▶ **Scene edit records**
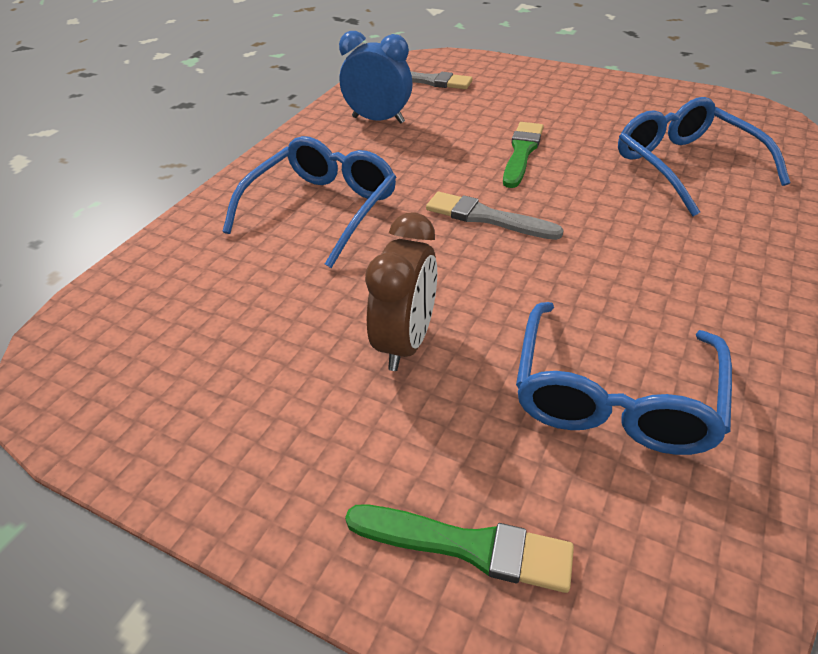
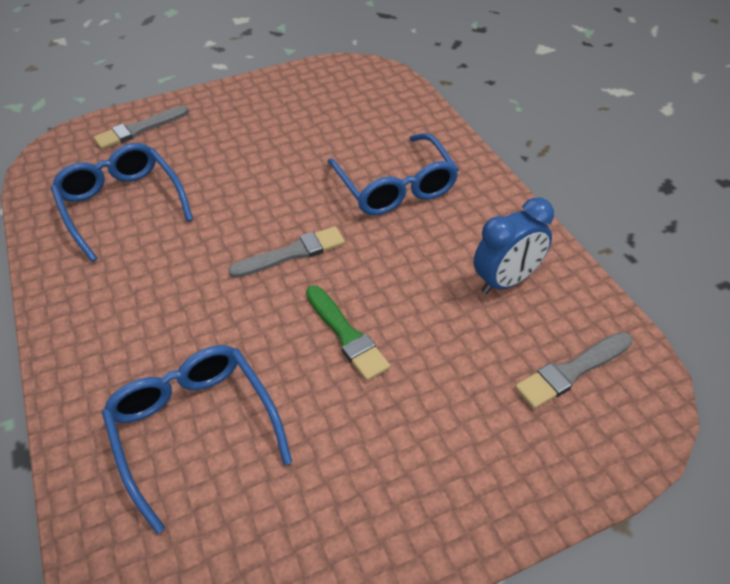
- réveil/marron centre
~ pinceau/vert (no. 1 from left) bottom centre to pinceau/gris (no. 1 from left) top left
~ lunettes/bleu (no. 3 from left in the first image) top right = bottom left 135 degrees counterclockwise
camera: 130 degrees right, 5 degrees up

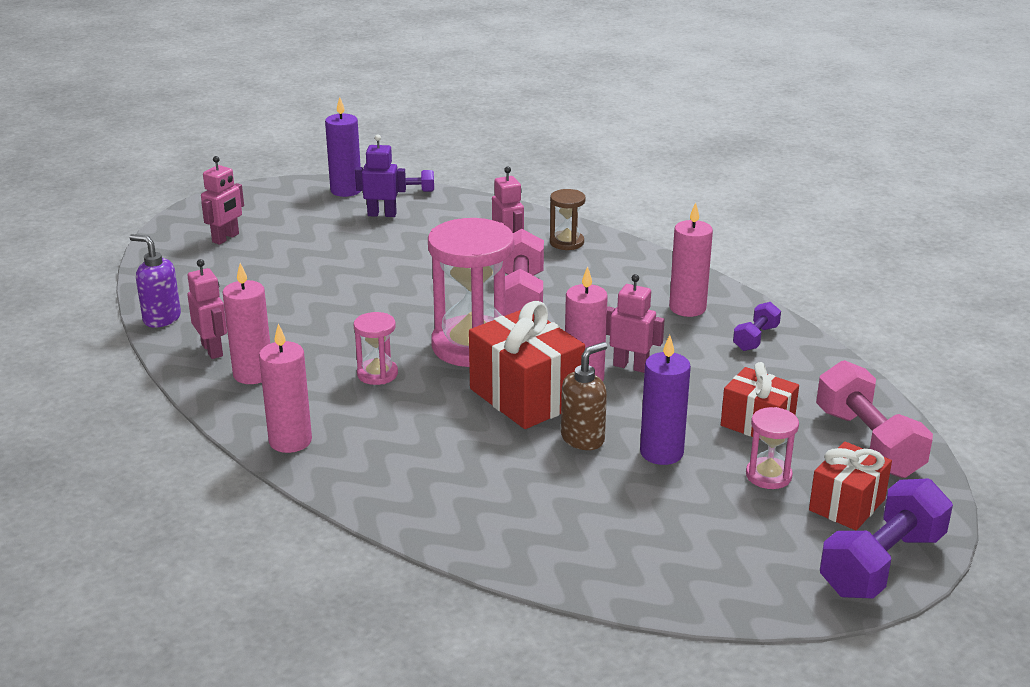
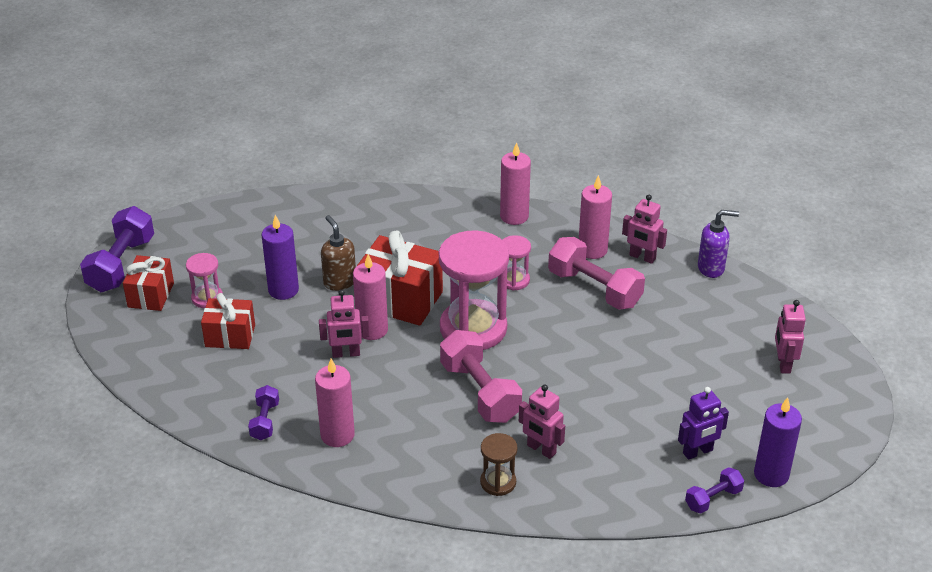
~ haltère/rose (no. 2 from left) middle right to centre
~ distributeur de savon/marron centre = centre 135 degrees clockwise
camera: 150 degrees right, 10 degrees up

▶ **Task statement**
Return every line of the data above exactly, and omit all pictures.

▶ **Answer section**
- réveil/marron centre
~ pinceau/vert (no. 1 from left) bottom centre to pinceau/gris (no. 1 from left) top left
~ lunettes/bleu (no. 3 from left in the first image) top right = bottom left 135 degrees counterclockwise
camera: 130 degrees right, 5 degrees up

~ haltère/rose (no. 2 from left) middle right to centre
~ distributeur de savon/marron centre = centre 135 degrees clockwise
camera: 150 degrees right, 10 degrees up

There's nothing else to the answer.